───── Entries ─────

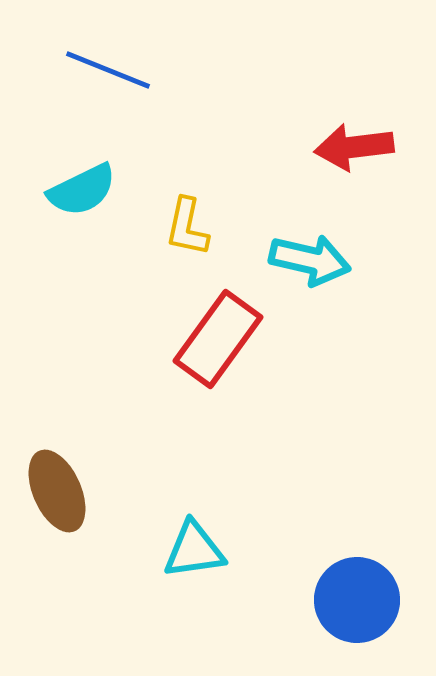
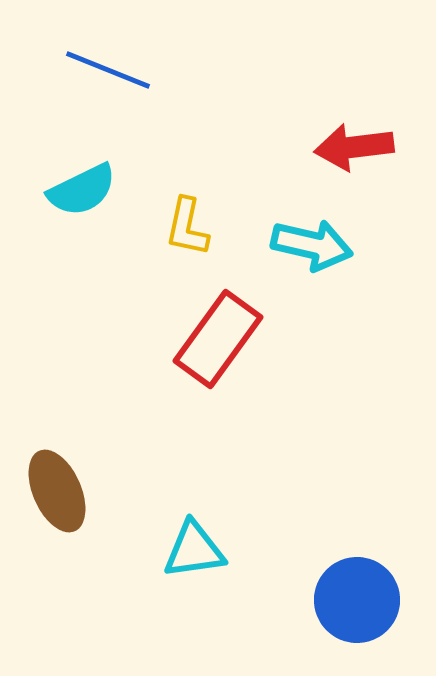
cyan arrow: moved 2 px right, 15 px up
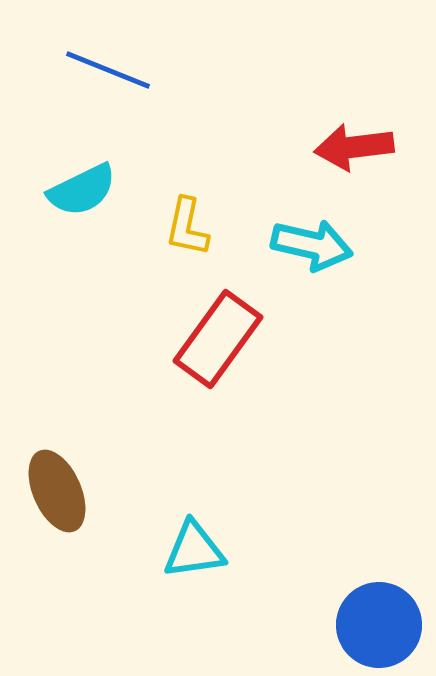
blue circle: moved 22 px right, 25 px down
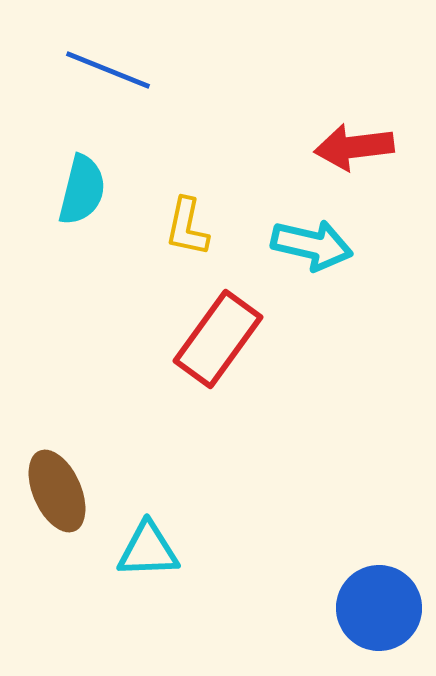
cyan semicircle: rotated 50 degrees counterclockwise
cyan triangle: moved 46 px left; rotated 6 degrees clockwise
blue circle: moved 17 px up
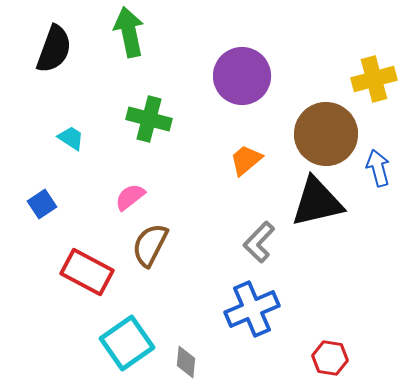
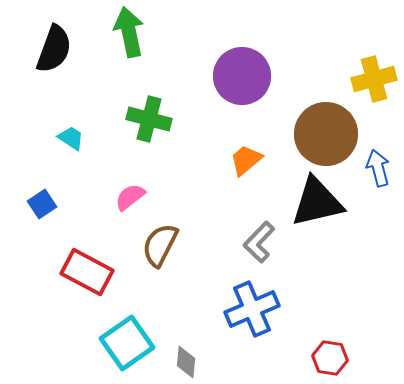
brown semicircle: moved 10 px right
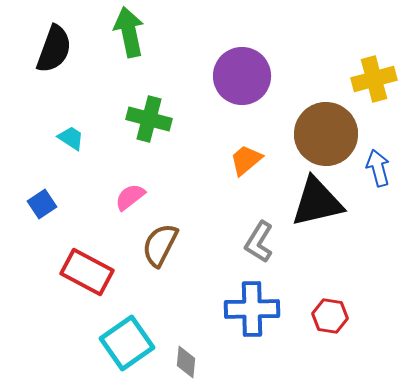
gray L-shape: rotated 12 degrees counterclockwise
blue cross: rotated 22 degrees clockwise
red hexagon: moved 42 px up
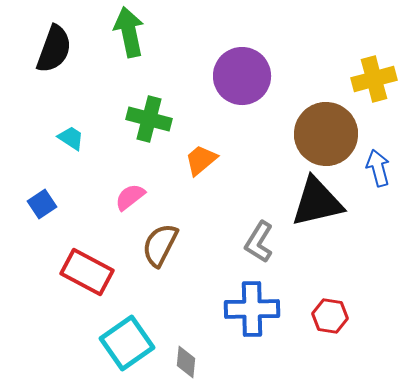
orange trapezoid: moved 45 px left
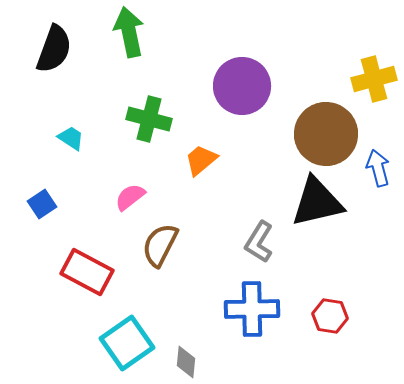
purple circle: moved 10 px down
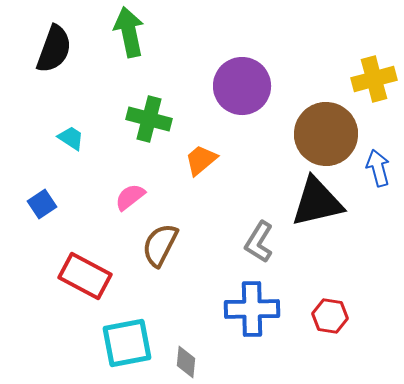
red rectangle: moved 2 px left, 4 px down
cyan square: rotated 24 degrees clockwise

─────
───── Entries ─────

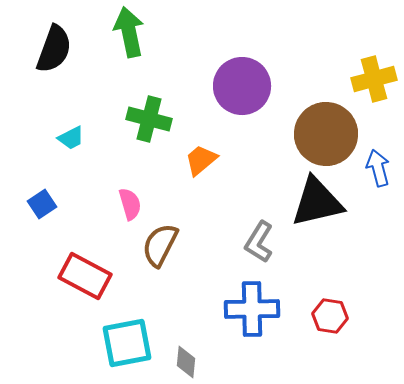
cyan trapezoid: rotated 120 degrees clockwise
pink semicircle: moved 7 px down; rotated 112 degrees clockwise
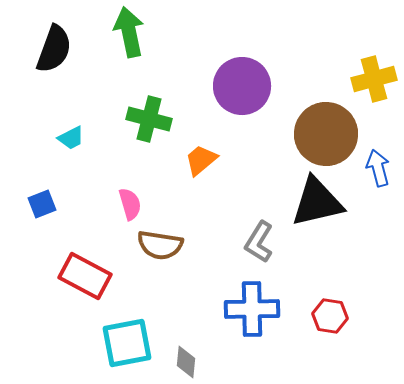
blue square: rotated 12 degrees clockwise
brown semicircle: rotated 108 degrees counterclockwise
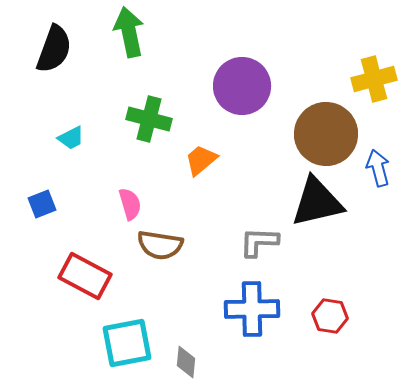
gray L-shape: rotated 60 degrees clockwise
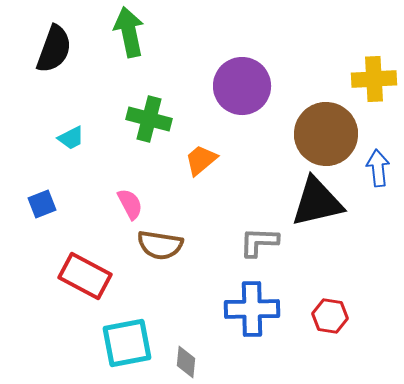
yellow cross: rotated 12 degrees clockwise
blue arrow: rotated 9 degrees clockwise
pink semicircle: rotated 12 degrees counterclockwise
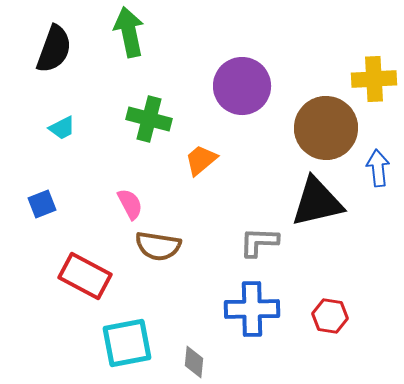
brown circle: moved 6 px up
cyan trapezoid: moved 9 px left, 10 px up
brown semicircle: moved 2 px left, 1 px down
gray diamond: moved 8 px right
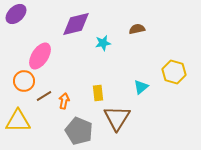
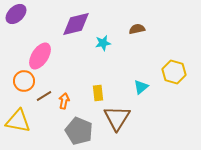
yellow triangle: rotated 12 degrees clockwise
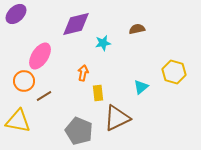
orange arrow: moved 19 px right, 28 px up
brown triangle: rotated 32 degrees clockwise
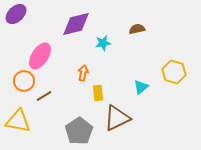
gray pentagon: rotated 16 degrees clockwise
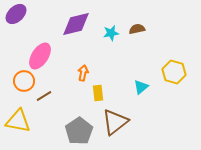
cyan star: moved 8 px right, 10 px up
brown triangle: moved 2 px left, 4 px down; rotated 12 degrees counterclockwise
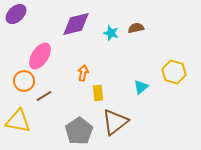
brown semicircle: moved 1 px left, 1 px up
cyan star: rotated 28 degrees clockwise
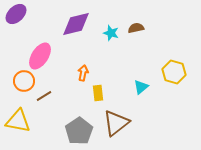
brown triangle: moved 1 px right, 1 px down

─────

**Instructions for the task:**
Recast the records as a JSON list of strings, one string per line and no blank lines. Start with the line containing "orange arrow: moved 19 px right, 28 px up", continue through the line containing "brown triangle: moved 1 px right, 1 px down", and omit the pictures.

**Task answer:**
[
  "orange arrow: moved 19 px right, 28 px up",
  "brown triangle: rotated 32 degrees clockwise",
  "gray pentagon: rotated 16 degrees clockwise",
  "cyan star: moved 8 px right, 10 px up",
  "brown triangle: moved 2 px left, 4 px down; rotated 12 degrees counterclockwise",
  "brown semicircle: moved 1 px left, 1 px up",
  "cyan star: rotated 28 degrees clockwise",
  "brown triangle: moved 1 px right, 1 px down"
]